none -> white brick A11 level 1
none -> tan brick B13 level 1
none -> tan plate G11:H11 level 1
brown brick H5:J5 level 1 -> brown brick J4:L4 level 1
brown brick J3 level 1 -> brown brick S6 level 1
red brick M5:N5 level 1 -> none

---

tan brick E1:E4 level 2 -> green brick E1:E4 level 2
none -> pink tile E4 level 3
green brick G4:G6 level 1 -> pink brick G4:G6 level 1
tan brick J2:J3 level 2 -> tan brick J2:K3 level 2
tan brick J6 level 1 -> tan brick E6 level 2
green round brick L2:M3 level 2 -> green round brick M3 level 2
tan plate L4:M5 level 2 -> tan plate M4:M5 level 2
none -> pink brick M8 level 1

--

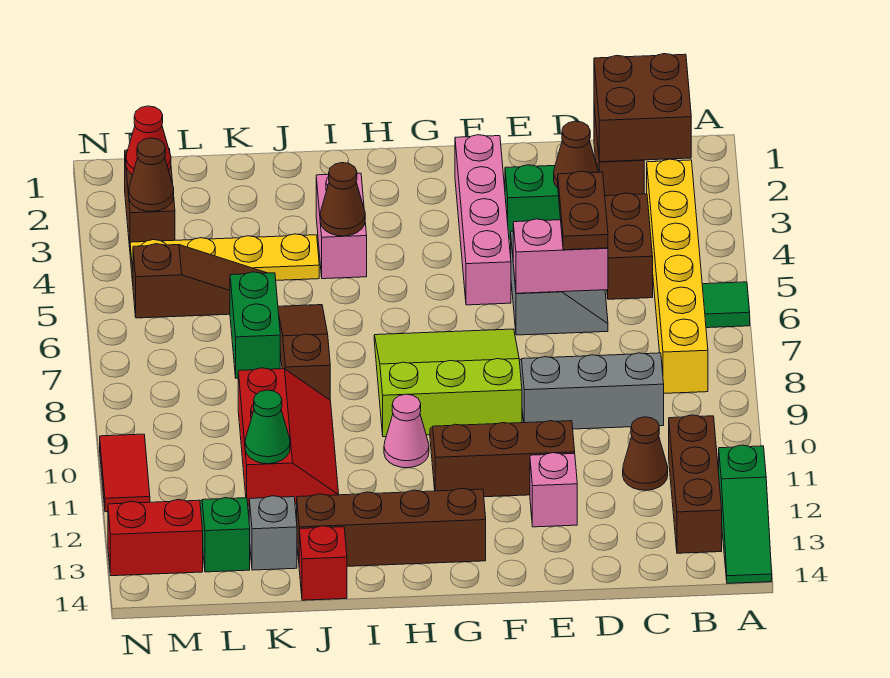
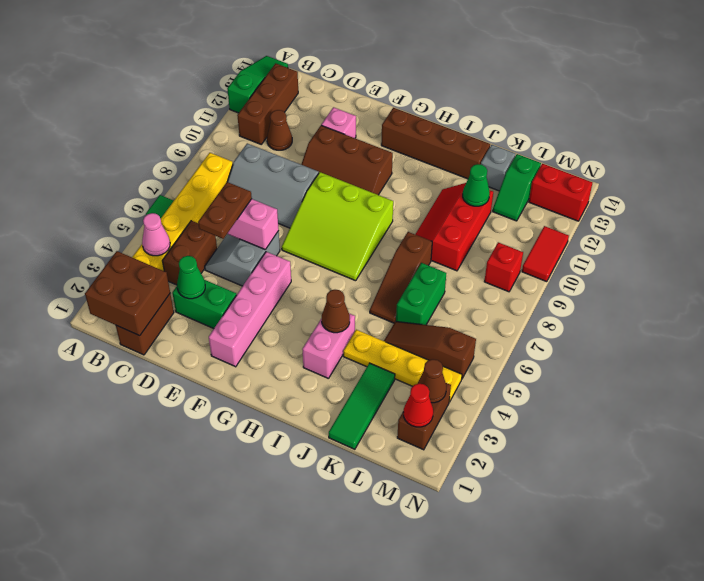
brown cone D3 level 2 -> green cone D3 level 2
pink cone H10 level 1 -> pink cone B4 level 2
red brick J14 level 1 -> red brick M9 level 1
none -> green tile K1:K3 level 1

◆ PROBLEM DESCRIPTION
Retype the records above, but only those lines that fall between the line containing "tan brick J6 level 1 -> tan brick E6 level 2" and the line containing "none -> pink brick M8 level 1", with both of those lines included, exactly as written.

◆ RESULT OF THE TASK
tan brick J6 level 1 -> tan brick E6 level 2
green round brick L2:M3 level 2 -> green round brick M3 level 2
tan plate L4:M5 level 2 -> tan plate M4:M5 level 2
none -> pink brick M8 level 1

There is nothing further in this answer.